** REQUIRED WORK **
Only the lines below from the one containing "white trapezoid: rotated 14 degrees clockwise" to the one containing "red square: moved 37 px up" should be repeated, both included and unchanged.

** SOURCE MATERIAL **
:::::

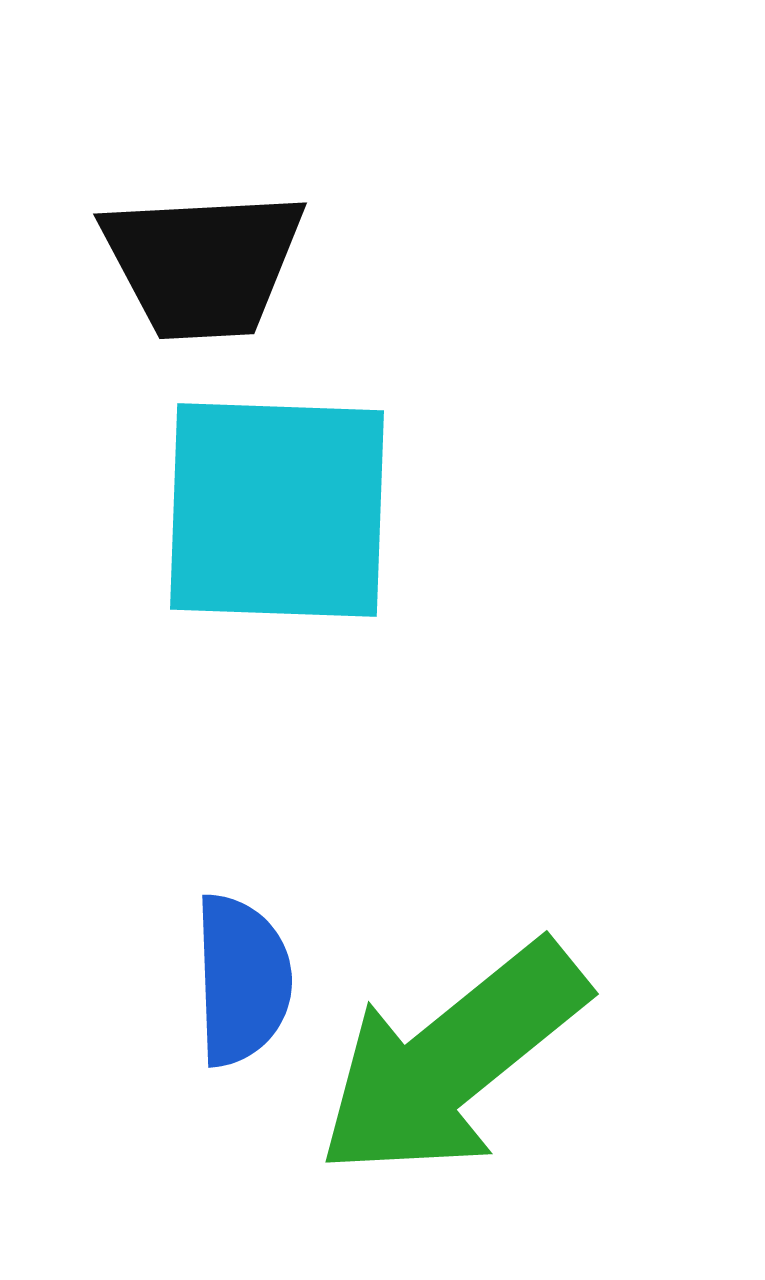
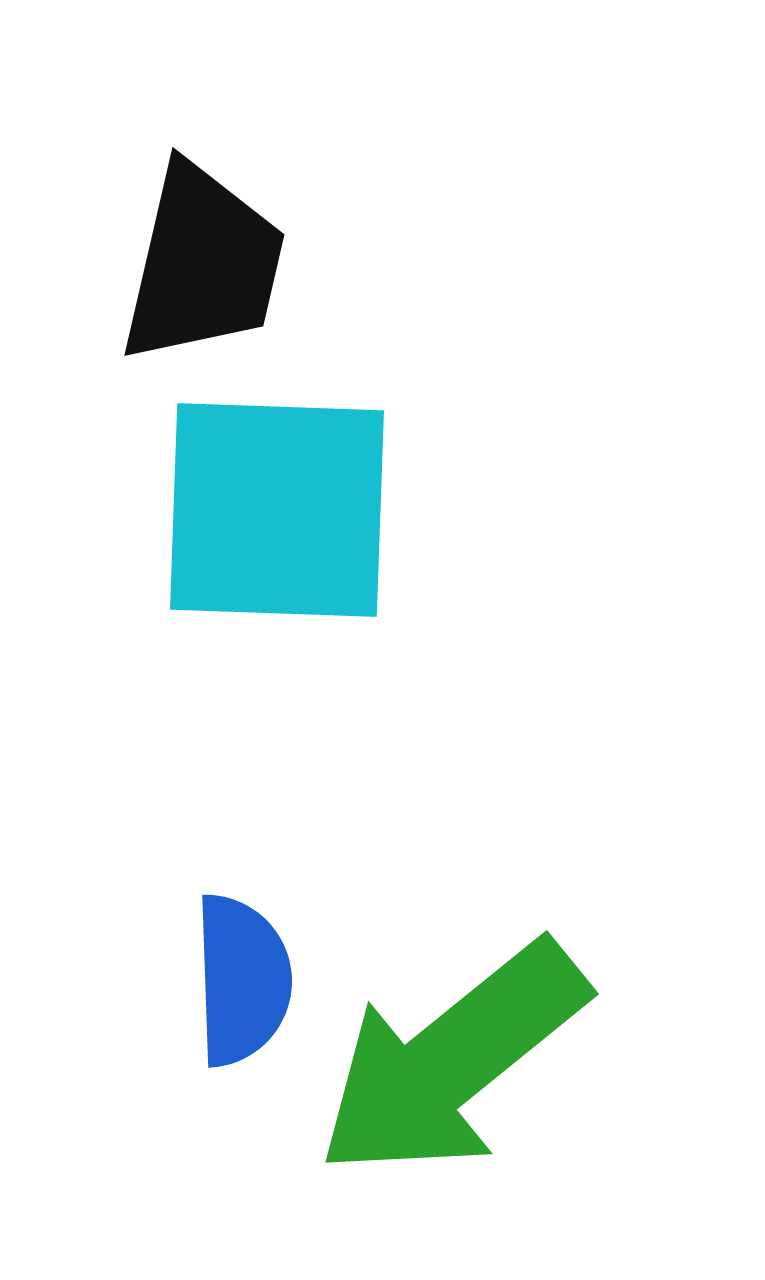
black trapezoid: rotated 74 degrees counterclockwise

:::::

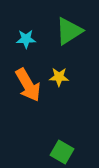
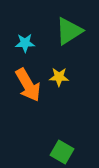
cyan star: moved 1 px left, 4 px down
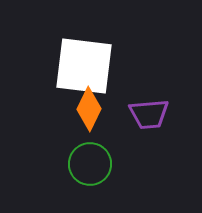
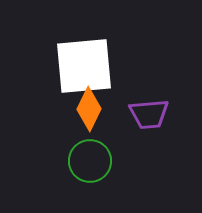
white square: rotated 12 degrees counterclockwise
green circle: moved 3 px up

:::::

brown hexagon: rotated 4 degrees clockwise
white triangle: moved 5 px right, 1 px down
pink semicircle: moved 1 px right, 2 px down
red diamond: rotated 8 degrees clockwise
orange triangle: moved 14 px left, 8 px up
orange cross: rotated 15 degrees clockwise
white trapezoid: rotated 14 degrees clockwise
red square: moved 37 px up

:::::

** YOUR RESPONSE **
white trapezoid: rotated 14 degrees clockwise
red square: moved 37 px up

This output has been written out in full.